→ Task:
Beneath this task are records; print exactly the stretch of them from the line with "SCALE3 pin DT: D0 -> D4" through the line with "SCALE: NAU7802 -> HX711", both ends included.

→ Exercise material:
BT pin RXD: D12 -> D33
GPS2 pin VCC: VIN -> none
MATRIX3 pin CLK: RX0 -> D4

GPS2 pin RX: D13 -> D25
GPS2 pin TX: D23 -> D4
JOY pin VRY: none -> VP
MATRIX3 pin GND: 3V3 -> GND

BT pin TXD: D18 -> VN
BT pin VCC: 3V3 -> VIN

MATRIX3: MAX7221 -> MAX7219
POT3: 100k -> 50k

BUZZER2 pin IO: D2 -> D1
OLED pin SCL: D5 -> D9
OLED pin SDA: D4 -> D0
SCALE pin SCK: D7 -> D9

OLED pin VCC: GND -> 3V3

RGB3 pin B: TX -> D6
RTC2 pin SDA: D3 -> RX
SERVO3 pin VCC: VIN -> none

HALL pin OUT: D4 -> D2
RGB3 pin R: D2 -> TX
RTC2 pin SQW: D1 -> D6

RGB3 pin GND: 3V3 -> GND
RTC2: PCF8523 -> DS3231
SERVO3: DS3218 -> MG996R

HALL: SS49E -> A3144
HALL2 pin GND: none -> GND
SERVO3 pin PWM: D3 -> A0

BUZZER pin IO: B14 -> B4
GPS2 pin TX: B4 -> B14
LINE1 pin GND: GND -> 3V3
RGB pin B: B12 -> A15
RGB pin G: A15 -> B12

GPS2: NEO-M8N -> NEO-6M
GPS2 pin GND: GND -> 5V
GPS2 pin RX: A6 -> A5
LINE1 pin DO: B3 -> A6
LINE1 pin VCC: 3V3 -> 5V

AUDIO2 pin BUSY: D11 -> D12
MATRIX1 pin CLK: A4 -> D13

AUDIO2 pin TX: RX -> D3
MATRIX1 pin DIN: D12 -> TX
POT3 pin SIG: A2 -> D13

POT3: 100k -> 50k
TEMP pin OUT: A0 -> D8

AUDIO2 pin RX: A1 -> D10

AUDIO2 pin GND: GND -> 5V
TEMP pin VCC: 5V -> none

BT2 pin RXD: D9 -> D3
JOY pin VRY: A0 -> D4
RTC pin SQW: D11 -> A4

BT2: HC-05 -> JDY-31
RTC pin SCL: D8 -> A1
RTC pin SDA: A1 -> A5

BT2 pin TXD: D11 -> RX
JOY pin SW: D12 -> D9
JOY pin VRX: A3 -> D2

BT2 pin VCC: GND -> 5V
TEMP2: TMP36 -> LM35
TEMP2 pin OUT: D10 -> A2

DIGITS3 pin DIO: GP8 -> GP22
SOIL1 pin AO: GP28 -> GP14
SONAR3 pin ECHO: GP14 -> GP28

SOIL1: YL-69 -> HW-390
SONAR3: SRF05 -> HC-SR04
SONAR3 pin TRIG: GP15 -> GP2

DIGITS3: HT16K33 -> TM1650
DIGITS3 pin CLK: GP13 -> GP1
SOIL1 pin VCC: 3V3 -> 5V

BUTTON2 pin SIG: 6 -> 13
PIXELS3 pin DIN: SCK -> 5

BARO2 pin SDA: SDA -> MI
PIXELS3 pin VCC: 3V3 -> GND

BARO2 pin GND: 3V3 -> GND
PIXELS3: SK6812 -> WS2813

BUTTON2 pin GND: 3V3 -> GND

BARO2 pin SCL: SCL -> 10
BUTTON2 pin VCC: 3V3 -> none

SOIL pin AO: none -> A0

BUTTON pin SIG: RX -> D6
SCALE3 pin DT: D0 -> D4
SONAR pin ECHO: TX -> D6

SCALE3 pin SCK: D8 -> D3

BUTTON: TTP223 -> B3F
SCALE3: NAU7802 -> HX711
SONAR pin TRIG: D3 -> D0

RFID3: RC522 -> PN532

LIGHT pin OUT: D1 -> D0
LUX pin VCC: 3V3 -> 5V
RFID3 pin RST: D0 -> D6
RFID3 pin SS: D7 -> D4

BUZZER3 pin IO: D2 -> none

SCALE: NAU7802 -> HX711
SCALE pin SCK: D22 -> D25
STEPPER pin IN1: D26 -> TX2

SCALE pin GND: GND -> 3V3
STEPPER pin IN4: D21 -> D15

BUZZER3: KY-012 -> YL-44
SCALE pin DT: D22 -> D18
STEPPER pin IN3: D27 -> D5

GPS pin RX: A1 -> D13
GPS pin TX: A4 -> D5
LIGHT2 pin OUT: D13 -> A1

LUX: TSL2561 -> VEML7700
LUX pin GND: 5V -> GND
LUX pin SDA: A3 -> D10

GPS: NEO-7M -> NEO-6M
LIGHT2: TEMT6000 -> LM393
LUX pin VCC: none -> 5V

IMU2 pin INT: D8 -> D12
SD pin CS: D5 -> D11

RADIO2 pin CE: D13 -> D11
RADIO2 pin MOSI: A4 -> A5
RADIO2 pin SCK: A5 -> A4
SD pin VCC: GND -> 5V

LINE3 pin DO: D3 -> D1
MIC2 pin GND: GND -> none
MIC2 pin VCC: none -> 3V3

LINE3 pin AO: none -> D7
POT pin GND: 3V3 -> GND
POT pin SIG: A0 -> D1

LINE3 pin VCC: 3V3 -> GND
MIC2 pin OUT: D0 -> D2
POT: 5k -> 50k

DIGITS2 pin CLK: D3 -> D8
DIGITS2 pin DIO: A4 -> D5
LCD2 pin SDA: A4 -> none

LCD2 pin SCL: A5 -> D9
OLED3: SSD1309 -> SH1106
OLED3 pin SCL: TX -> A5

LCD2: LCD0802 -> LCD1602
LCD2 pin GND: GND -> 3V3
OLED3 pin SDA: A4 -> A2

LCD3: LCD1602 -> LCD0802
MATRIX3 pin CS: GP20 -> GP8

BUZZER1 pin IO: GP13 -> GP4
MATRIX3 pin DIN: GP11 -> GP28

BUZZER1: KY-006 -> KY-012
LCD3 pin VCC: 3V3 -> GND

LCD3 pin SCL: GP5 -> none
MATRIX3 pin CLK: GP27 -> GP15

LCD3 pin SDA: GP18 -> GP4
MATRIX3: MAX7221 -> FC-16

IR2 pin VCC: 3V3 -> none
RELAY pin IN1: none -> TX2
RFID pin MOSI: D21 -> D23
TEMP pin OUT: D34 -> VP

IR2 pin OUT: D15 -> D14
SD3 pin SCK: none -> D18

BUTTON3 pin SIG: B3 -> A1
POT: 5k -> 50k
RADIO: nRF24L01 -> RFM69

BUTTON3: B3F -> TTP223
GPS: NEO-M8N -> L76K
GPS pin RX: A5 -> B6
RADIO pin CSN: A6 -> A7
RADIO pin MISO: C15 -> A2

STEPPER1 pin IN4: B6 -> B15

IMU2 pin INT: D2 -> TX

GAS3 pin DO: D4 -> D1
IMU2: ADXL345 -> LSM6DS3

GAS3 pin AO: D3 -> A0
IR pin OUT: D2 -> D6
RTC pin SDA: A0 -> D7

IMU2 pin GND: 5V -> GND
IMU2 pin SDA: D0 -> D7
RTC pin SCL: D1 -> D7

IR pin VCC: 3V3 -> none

→ Response area:
SCALE3 pin DT: D0 -> D4
SONAR pin ECHO: TX -> D6

SCALE3 pin SCK: D8 -> D3

BUTTON: TTP223 -> B3F
SCALE3: NAU7802 -> HX711
SONAR pin TRIG: D3 -> D0

RFID3: RC522 -> PN532

LIGHT pin OUT: D1 -> D0
LUX pin VCC: 3V3 -> 5V
RFID3 pin RST: D0 -> D6
RFID3 pin SS: D7 -> D4

BUZZER3 pin IO: D2 -> none

SCALE: NAU7802 -> HX711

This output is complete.